AIM OF THE TASK:
Start with the first line of the data and end with the line that holds "purple phone [81,271,156,303]"; write out each one exactly.

Scene comparison data
· · · · ·

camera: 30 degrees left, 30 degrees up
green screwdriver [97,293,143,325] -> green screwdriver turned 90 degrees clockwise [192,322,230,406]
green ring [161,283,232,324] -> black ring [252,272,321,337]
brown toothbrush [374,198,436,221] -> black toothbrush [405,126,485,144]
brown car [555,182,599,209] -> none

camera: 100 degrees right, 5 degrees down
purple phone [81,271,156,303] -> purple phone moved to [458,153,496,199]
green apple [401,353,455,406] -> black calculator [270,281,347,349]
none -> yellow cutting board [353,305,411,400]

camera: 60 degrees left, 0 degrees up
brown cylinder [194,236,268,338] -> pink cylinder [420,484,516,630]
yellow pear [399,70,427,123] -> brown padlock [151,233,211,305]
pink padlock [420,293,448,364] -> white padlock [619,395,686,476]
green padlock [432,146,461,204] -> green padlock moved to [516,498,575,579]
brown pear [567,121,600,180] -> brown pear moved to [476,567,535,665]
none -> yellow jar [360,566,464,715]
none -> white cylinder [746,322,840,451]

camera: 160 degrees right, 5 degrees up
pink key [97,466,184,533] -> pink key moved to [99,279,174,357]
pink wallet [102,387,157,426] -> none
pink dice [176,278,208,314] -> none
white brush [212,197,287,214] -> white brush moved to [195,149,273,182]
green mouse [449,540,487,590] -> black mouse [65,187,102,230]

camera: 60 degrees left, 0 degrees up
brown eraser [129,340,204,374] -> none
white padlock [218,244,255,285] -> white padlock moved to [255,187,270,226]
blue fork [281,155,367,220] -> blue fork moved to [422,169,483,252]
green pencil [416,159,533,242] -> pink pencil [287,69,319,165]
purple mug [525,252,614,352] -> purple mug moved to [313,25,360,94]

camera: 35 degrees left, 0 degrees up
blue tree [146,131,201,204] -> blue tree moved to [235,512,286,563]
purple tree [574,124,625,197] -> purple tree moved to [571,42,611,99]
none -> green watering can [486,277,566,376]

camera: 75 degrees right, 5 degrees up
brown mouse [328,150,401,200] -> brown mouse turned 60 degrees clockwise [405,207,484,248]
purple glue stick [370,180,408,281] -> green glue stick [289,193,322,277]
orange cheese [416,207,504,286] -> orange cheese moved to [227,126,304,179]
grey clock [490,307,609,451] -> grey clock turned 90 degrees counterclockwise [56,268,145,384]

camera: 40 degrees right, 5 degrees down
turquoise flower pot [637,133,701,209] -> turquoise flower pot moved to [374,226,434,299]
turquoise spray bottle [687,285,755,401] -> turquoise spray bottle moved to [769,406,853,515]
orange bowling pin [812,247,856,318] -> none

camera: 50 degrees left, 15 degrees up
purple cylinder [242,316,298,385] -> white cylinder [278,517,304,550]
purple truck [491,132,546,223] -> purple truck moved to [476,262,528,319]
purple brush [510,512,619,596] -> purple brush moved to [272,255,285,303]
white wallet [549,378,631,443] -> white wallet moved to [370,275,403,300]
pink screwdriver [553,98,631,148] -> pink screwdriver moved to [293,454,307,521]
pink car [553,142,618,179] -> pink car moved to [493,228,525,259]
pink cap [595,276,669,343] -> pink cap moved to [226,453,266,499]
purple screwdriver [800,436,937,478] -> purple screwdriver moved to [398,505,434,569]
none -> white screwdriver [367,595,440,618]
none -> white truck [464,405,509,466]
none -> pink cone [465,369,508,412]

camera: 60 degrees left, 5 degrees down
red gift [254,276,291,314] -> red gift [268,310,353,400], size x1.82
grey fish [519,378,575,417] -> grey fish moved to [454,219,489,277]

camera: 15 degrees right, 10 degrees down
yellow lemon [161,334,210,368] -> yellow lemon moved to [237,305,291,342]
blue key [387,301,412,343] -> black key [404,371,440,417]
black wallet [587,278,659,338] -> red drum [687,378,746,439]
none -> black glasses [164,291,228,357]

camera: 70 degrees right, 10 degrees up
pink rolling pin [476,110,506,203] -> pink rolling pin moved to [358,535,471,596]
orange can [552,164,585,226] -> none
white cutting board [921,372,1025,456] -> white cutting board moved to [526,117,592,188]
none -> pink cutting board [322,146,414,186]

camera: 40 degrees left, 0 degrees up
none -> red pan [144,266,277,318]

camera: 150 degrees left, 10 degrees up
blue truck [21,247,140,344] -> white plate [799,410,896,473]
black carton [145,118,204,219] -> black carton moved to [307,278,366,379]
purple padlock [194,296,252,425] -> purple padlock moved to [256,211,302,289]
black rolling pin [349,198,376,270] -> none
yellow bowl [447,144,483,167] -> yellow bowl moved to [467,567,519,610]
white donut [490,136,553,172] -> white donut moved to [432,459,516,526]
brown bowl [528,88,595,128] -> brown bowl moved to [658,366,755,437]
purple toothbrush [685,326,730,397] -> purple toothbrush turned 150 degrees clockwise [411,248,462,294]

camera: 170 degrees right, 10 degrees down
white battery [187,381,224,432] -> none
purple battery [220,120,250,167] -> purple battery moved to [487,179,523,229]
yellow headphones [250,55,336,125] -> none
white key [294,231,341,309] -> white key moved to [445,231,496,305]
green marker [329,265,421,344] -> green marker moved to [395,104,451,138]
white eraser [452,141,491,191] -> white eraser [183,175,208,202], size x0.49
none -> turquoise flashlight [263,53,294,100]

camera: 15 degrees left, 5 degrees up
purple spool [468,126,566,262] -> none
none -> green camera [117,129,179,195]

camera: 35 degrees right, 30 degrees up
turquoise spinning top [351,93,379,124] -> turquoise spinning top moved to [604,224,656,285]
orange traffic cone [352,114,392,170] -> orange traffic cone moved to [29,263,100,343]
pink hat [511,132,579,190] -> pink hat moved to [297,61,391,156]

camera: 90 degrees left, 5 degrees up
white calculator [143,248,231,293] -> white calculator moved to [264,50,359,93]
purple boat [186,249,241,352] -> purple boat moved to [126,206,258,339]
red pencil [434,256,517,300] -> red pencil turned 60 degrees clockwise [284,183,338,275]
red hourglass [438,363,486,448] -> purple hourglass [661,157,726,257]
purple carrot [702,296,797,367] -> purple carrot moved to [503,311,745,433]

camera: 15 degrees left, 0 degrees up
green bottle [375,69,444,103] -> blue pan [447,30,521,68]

· · · · ·

YOUR SOLUTION:
camera: 30 degrees left, 30 degrees up
green screwdriver [97,293,143,325] -> green screwdriver turned 90 degrees clockwise [192,322,230,406]
green ring [161,283,232,324] -> black ring [252,272,321,337]
brown toothbrush [374,198,436,221] -> black toothbrush [405,126,485,144]
brown car [555,182,599,209] -> none

camera: 100 degrees right, 5 degrees down
purple phone [81,271,156,303] -> purple phone moved to [458,153,496,199]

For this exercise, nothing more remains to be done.